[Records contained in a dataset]
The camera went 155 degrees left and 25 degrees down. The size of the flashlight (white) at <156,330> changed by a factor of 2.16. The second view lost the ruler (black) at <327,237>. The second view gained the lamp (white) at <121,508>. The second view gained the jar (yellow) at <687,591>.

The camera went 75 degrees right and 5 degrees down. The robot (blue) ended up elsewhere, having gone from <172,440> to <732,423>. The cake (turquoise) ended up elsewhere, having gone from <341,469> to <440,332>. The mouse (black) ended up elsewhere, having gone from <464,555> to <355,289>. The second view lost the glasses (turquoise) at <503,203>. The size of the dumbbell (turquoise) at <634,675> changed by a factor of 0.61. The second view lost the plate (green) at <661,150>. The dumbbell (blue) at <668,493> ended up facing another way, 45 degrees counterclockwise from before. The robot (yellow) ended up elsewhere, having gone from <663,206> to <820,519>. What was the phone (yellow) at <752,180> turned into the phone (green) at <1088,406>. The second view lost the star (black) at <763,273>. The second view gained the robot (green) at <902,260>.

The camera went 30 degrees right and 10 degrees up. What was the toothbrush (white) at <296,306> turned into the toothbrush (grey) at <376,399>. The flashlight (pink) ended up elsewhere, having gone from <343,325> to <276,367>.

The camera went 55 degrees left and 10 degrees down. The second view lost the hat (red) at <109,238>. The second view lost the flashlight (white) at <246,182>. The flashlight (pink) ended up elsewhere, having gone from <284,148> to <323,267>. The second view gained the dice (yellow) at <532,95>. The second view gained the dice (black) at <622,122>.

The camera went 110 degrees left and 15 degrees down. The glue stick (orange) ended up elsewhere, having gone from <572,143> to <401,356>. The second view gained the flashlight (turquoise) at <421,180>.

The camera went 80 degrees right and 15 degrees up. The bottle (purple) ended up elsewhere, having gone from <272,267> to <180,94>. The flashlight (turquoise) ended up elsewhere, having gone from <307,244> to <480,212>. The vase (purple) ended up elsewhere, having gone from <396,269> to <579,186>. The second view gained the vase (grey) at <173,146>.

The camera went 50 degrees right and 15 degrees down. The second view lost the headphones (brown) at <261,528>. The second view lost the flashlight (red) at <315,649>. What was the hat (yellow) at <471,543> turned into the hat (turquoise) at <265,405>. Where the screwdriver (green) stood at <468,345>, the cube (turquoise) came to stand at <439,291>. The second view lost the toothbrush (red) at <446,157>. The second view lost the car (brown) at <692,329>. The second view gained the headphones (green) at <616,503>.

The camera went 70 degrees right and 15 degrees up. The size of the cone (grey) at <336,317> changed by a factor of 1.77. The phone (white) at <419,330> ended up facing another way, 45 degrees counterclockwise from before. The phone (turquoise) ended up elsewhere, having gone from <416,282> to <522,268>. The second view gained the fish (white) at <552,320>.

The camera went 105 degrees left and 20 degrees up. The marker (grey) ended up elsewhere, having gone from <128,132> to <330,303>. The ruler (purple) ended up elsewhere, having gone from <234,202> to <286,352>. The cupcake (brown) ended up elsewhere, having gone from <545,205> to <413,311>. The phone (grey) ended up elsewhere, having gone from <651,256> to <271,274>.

- _THE PROBLEM_
A faithful copy is required of the lines from the one with "The camera went 50" through the last line of the data; please add nothing.

- _WRITTEN RESPONSE_
The camera went 50 degrees right and 15 degrees down. The second view lost the headphones (brown) at <261,528>. The second view lost the flashlight (red) at <315,649>. What was the hat (yellow) at <471,543> turned into the hat (turquoise) at <265,405>. Where the screwdriver (green) stood at <468,345>, the cube (turquoise) came to stand at <439,291>. The second view lost the toothbrush (red) at <446,157>. The second view lost the car (brown) at <692,329>. The second view gained the headphones (green) at <616,503>.

The camera went 70 degrees right and 15 degrees up. The size of the cone (grey) at <336,317> changed by a factor of 1.77. The phone (white) at <419,330> ended up facing another way, 45 degrees counterclockwise from before. The phone (turquoise) ended up elsewhere, having gone from <416,282> to <522,268>. The second view gained the fish (white) at <552,320>.

The camera went 105 degrees left and 20 degrees up. The marker (grey) ended up elsewhere, having gone from <128,132> to <330,303>. The ruler (purple) ended up elsewhere, having gone from <234,202> to <286,352>. The cupcake (brown) ended up elsewhere, having gone from <545,205> to <413,311>. The phone (grey) ended up elsewhere, having gone from <651,256> to <271,274>.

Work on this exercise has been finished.